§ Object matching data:

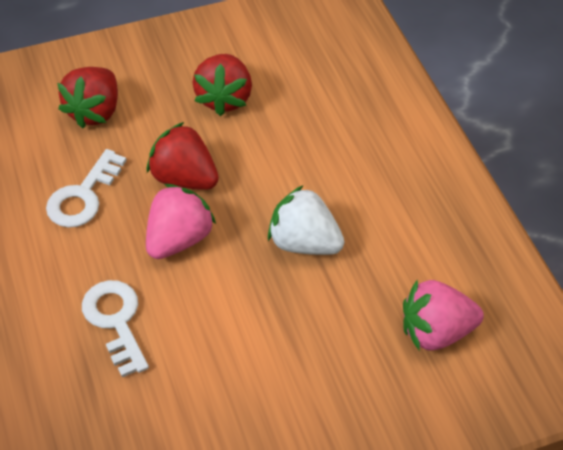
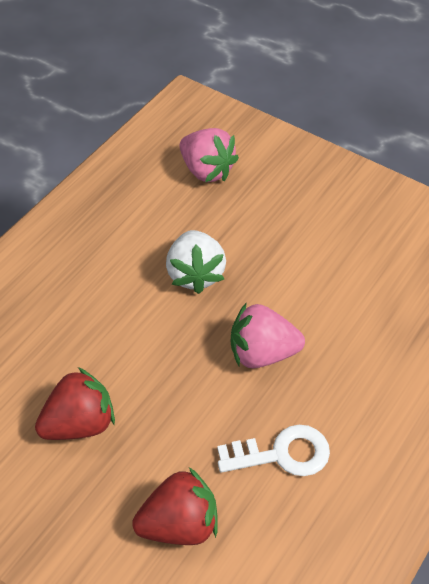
camera: 125 degrees left, 0 degrees up
white key [82,280,149,377] -> none
red strawberry [147,122,219,190] -> none

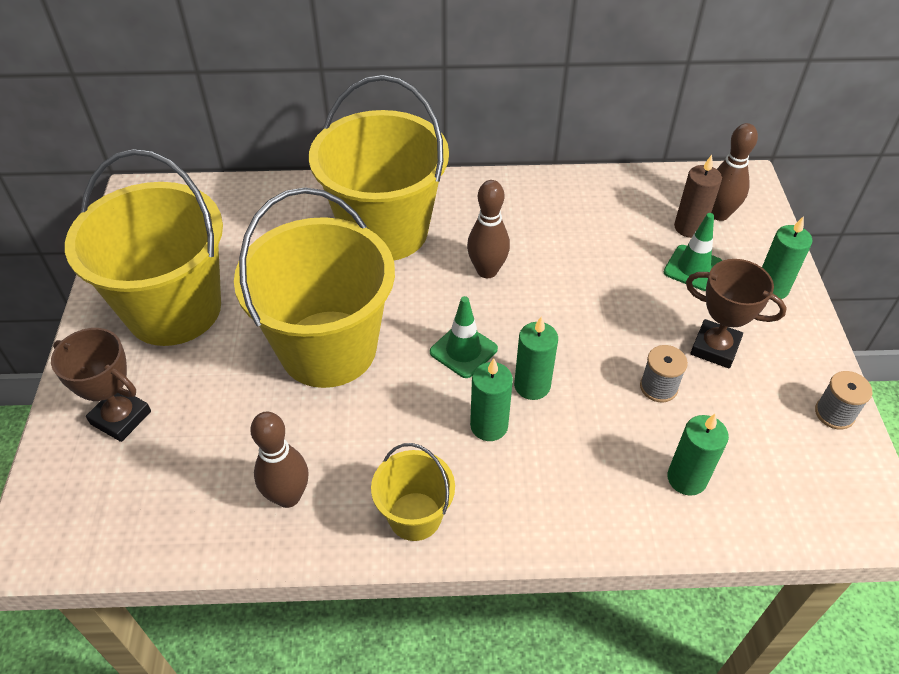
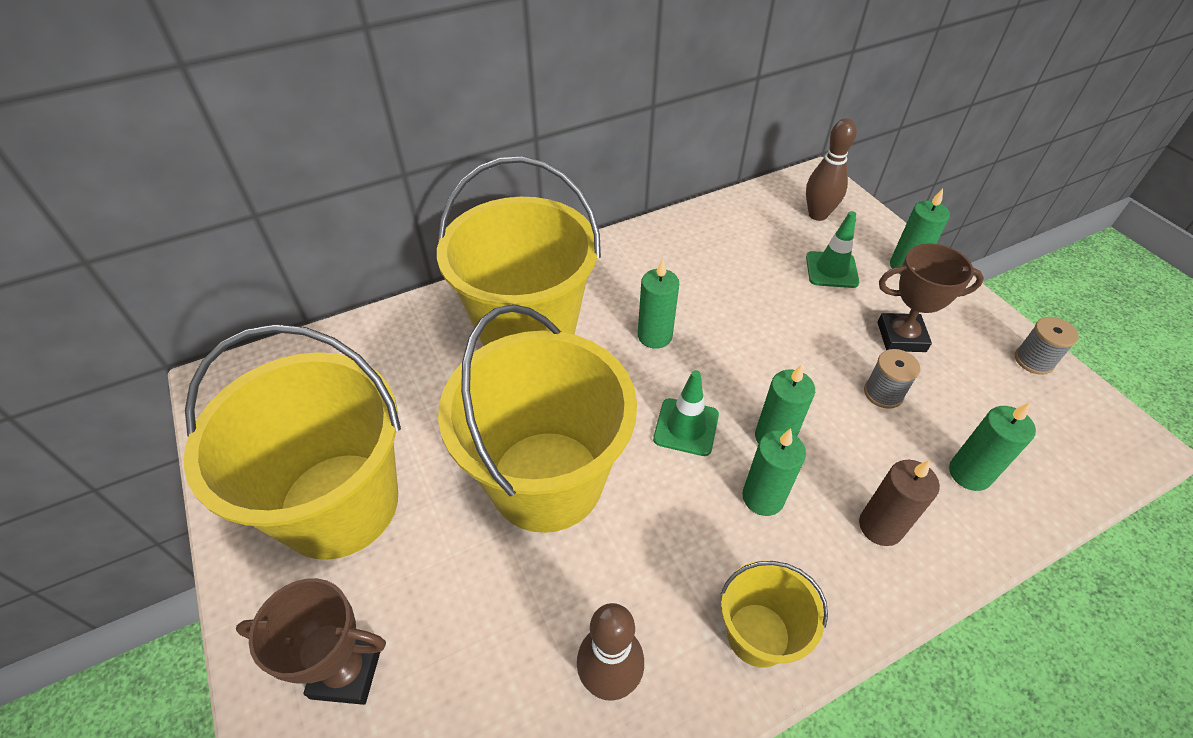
camera: 25 degrees left, 0 degrees up
brown bowling pin [467,180,510,278] -> green candle [638,259,679,349]
brown candle [674,155,722,238] -> brown candle moved to [859,460,940,546]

§ Exercise goal: A single number is expected: how many lines in the entries contain "degrees".

§ Answer area: 2